Working data:
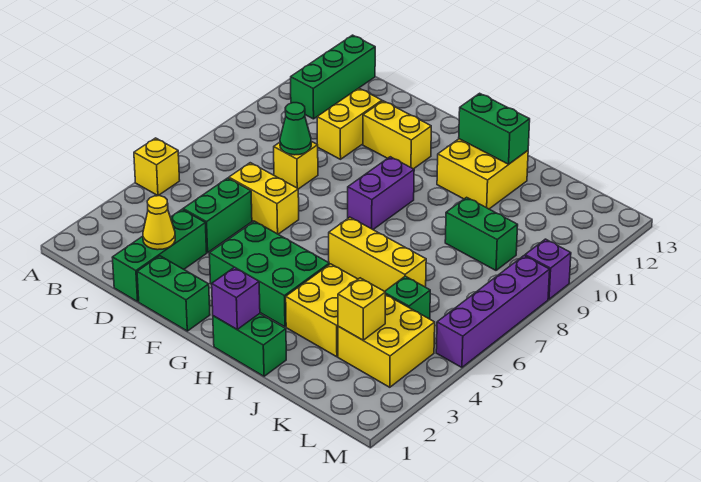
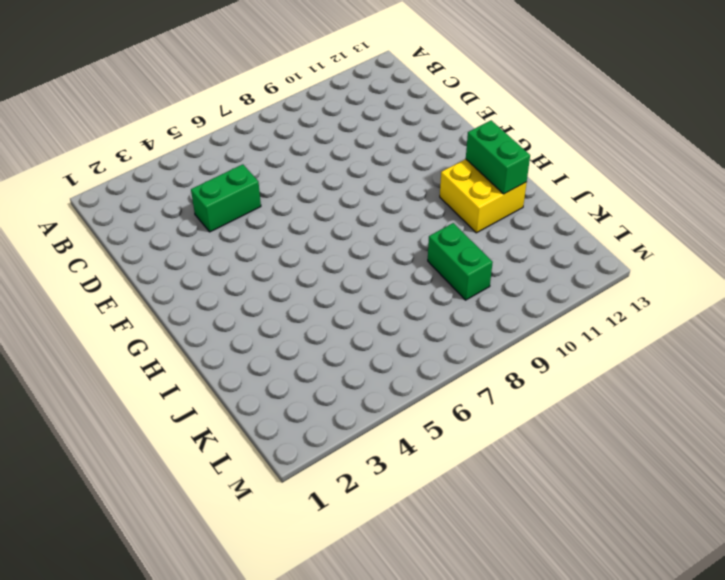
none -> yellow brick A5 level 1
none -> green brick B11:B13 level 1
none -> green brick D1:D3 level 1

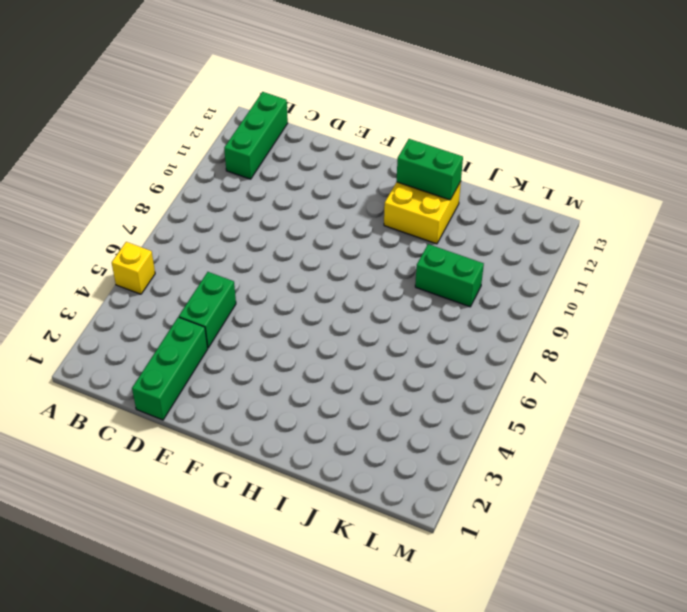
none -> yellow brick D6:E6 level 1
none -> yellow brick D8 level 1
none -> yellow brick D10:D11 level 1

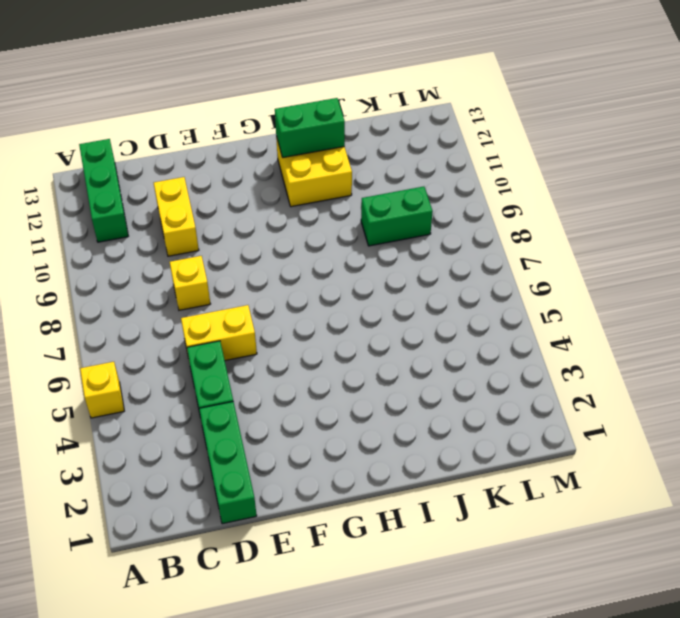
none -> green brick E1:F1 level 1
none -> yellow brick E11:F11 level 1
none -> green brick F3:H4 level 1

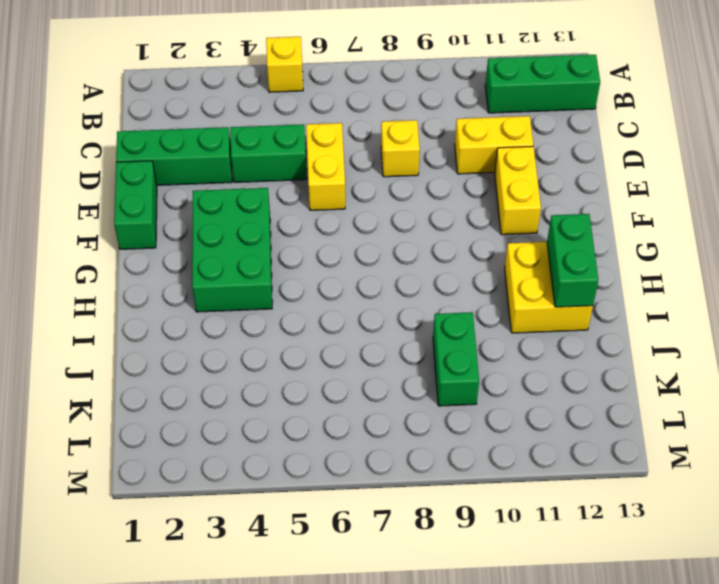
none -> purple brick G8:G9 level 1
none -> green brick H1:I1 level 1
none -> yellow brick H6:J6 level 1

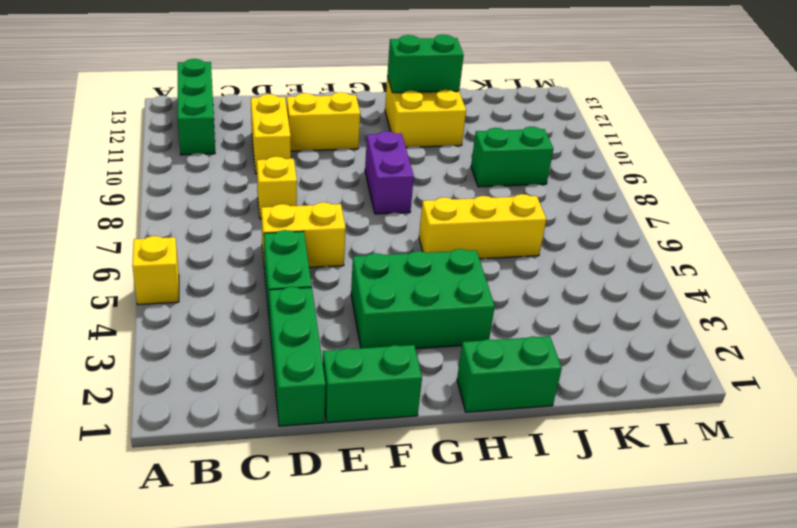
none -> yellow brick I3:J4 level 1
none -> yellow brick K3:L4 level 1
none -> green brick K5 level 1

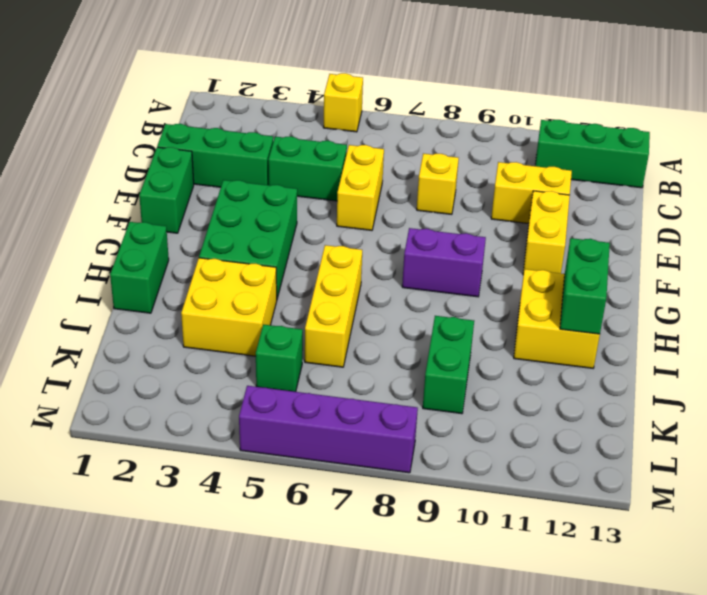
none -> yellow brick K3:L4 level 1
none -> purple brick M9 level 1
none -> yellow cone D2 level 2

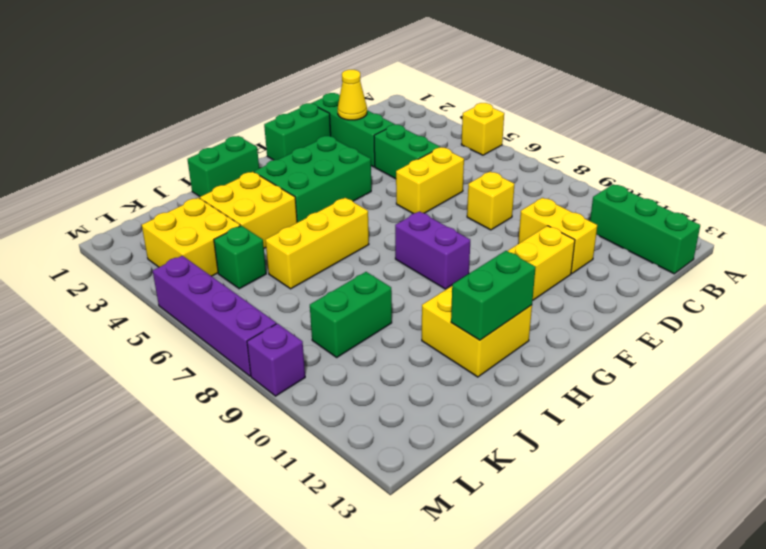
none -> green cone D8 level 2
none -> purple brick H1 level 2
none -> yellow brick K3 level 2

What you will do: All that is required is the lines from the line containing "none -> yellow cone D2 level 2" through the end of the records above, copied exactly, and none of the pictures.

Response below:
none -> yellow cone D2 level 2

none -> green cone D8 level 2
none -> purple brick H1 level 2
none -> yellow brick K3 level 2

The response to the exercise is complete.